Exercise details: Exactly the lines from the first line of the listing through the line containing "AUDIO pin BUSY: D2 -> D7" should appear in the output, unchanged.

Records to use:
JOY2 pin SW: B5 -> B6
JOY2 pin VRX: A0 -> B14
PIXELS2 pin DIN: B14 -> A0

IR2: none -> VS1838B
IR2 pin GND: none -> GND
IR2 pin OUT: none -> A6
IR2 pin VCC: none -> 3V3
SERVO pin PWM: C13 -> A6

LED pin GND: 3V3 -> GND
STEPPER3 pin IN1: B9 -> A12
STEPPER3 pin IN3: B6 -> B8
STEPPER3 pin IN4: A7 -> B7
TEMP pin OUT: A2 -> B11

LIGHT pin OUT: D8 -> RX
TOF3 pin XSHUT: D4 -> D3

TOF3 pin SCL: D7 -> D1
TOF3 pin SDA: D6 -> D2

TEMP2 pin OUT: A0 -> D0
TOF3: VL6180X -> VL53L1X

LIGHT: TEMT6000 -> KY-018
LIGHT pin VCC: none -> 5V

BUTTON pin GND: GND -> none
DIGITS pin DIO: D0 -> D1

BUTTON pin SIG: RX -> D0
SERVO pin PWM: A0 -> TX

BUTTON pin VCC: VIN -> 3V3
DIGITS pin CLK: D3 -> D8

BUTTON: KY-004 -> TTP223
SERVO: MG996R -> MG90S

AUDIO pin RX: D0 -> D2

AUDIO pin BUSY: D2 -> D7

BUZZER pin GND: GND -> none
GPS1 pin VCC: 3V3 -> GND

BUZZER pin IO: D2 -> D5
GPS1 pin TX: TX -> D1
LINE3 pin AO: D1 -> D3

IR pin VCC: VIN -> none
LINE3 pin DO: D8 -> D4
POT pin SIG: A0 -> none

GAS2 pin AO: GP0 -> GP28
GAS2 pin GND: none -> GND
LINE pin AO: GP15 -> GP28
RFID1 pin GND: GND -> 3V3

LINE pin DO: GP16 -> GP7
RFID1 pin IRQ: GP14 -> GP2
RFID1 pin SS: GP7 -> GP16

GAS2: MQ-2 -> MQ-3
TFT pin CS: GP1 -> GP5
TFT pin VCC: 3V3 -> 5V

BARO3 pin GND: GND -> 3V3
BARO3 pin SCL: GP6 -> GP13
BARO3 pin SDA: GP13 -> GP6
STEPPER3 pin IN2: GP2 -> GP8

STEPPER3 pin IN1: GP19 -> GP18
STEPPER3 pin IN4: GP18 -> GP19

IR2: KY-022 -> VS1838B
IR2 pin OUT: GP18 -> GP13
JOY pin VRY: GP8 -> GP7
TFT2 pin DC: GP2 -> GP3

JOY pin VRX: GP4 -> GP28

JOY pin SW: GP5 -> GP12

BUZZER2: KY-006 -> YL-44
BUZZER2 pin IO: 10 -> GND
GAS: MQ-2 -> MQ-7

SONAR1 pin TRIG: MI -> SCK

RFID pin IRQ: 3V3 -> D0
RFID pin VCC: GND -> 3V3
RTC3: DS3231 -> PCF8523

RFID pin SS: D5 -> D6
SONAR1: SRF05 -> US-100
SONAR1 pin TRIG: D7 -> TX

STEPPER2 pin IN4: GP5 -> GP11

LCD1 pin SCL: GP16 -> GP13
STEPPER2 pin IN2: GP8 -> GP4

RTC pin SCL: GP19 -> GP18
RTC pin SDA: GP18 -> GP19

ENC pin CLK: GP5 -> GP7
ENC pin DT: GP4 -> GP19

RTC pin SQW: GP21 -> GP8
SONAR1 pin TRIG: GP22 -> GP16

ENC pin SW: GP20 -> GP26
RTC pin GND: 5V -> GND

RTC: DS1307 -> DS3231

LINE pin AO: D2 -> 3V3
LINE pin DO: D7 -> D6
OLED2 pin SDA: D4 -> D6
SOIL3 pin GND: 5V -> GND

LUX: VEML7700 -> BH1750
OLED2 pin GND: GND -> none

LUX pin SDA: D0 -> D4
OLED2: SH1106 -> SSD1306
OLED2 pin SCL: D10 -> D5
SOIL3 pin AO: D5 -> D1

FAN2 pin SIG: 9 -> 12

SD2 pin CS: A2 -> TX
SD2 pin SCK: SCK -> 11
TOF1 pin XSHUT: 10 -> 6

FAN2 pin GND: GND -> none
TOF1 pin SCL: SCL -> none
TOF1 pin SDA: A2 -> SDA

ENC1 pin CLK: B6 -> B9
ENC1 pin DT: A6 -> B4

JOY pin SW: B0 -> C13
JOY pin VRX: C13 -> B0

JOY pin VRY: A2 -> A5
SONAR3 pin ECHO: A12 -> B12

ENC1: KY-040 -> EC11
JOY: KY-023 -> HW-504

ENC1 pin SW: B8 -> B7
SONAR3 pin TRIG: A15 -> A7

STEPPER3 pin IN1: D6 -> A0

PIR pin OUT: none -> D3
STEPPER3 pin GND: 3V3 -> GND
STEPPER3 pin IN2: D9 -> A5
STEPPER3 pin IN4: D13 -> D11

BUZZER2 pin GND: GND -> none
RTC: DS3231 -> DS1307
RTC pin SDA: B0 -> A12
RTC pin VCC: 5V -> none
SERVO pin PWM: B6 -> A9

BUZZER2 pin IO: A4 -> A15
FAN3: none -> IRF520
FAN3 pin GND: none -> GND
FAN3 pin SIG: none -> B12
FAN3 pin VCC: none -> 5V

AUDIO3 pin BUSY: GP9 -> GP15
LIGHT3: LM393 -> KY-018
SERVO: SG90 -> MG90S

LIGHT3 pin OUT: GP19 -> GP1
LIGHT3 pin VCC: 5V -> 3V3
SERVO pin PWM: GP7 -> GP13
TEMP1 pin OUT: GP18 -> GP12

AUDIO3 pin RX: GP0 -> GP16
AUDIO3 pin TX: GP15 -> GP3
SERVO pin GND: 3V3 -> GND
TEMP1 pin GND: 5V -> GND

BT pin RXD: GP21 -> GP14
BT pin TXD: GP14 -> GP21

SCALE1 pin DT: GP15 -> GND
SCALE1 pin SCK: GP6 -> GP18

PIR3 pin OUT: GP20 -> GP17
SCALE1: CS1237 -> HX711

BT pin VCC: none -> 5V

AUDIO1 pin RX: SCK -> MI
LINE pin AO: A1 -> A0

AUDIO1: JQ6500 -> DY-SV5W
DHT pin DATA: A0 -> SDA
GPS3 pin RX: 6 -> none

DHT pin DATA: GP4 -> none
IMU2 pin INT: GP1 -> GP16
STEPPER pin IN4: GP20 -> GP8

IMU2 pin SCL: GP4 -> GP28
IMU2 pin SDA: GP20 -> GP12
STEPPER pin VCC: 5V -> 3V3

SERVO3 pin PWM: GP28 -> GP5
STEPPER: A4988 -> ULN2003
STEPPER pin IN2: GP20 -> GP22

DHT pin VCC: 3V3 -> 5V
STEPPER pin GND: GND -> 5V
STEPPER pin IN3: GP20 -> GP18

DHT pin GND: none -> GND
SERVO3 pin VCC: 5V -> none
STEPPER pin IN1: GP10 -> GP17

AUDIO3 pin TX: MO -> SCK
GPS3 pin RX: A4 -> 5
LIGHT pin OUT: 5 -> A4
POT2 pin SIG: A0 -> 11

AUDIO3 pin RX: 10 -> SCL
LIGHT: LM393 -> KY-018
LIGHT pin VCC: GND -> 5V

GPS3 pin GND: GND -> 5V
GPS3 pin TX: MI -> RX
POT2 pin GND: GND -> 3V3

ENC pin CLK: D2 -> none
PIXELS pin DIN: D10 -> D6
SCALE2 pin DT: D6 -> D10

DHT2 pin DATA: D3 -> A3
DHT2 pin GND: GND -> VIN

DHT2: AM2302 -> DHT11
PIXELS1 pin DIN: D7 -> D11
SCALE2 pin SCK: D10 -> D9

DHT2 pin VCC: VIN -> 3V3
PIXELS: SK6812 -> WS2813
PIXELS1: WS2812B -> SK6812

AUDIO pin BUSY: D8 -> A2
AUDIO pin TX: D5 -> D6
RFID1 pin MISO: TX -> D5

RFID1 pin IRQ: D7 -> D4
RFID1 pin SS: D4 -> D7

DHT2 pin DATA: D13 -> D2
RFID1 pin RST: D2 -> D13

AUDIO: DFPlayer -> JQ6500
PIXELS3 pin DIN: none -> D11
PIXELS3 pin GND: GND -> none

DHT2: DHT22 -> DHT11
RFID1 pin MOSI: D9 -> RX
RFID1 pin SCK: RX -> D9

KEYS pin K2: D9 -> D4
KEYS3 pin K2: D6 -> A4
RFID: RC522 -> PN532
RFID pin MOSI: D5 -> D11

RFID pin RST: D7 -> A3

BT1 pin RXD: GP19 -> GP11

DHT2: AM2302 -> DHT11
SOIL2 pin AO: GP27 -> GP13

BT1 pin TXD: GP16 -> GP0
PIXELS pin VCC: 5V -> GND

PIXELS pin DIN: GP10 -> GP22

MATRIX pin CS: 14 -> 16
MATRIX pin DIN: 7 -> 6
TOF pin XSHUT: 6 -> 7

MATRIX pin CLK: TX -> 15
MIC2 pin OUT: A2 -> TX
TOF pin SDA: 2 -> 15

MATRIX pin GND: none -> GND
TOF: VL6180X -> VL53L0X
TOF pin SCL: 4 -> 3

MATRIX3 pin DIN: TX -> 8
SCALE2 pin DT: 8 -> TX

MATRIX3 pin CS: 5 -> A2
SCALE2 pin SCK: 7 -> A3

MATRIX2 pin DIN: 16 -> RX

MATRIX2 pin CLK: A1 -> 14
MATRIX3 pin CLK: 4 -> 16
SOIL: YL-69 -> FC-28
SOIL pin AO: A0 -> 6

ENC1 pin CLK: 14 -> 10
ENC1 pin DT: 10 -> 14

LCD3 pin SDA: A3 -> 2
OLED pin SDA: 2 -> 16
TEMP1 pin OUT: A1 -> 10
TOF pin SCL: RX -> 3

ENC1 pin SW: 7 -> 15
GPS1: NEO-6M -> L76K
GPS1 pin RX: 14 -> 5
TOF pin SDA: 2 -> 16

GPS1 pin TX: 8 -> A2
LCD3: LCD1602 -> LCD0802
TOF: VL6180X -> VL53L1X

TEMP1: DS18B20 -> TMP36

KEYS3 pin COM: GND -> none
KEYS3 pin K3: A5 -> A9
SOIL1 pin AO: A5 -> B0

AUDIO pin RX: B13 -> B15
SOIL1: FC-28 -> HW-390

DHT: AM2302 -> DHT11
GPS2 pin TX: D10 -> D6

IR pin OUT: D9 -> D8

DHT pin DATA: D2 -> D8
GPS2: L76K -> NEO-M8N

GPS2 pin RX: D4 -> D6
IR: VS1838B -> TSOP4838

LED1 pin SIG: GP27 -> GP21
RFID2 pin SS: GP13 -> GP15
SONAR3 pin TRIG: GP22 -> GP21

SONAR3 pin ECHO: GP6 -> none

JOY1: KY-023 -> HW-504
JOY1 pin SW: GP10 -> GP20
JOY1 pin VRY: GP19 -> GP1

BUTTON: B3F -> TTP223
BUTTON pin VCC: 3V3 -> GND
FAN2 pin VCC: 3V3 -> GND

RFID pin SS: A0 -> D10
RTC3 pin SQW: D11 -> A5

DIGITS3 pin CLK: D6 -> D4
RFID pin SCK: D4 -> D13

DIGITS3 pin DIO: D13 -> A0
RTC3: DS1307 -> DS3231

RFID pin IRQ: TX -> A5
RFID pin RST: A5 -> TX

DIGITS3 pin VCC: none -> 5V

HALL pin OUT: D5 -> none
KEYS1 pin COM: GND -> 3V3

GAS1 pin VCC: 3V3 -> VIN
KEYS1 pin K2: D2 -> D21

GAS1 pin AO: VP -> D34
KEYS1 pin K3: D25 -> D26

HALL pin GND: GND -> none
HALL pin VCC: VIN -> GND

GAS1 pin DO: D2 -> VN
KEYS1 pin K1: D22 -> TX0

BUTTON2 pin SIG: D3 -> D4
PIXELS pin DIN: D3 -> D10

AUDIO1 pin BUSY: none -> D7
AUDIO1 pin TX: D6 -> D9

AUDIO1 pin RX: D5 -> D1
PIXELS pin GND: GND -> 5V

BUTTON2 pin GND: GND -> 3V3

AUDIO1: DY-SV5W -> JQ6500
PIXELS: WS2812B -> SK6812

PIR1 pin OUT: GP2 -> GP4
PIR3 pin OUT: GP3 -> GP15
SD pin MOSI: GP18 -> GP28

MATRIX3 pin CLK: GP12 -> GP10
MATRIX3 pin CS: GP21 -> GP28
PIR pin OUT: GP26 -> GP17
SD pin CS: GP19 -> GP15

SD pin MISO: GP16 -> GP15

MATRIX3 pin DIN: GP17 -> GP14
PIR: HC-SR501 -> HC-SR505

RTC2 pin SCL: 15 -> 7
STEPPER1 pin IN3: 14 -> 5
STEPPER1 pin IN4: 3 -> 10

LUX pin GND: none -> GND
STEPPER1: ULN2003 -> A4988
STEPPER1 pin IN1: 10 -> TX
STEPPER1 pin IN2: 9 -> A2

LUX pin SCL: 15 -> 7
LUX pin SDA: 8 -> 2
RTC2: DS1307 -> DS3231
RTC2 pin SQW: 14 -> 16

Answer for this exercise:
JOY2 pin SW: B5 -> B6
JOY2 pin VRX: A0 -> B14
PIXELS2 pin DIN: B14 -> A0

IR2: none -> VS1838B
IR2 pin GND: none -> GND
IR2 pin OUT: none -> A6
IR2 pin VCC: none -> 3V3
SERVO pin PWM: C13 -> A6

LED pin GND: 3V3 -> GND
STEPPER3 pin IN1: B9 -> A12
STEPPER3 pin IN3: B6 -> B8
STEPPER3 pin IN4: A7 -> B7
TEMP pin OUT: A2 -> B11

LIGHT pin OUT: D8 -> RX
TOF3 pin XSHUT: D4 -> D3

TOF3 pin SCL: D7 -> D1
TOF3 pin SDA: D6 -> D2

TEMP2 pin OUT: A0 -> D0
TOF3: VL6180X -> VL53L1X

LIGHT: TEMT6000 -> KY-018
LIGHT pin VCC: none -> 5V

BUTTON pin GND: GND -> none
DIGITS pin DIO: D0 -> D1

BUTTON pin SIG: RX -> D0
SERVO pin PWM: A0 -> TX

BUTTON pin VCC: VIN -> 3V3
DIGITS pin CLK: D3 -> D8

BUTTON: KY-004 -> TTP223
SERVO: MG996R -> MG90S

AUDIO pin RX: D0 -> D2

AUDIO pin BUSY: D2 -> D7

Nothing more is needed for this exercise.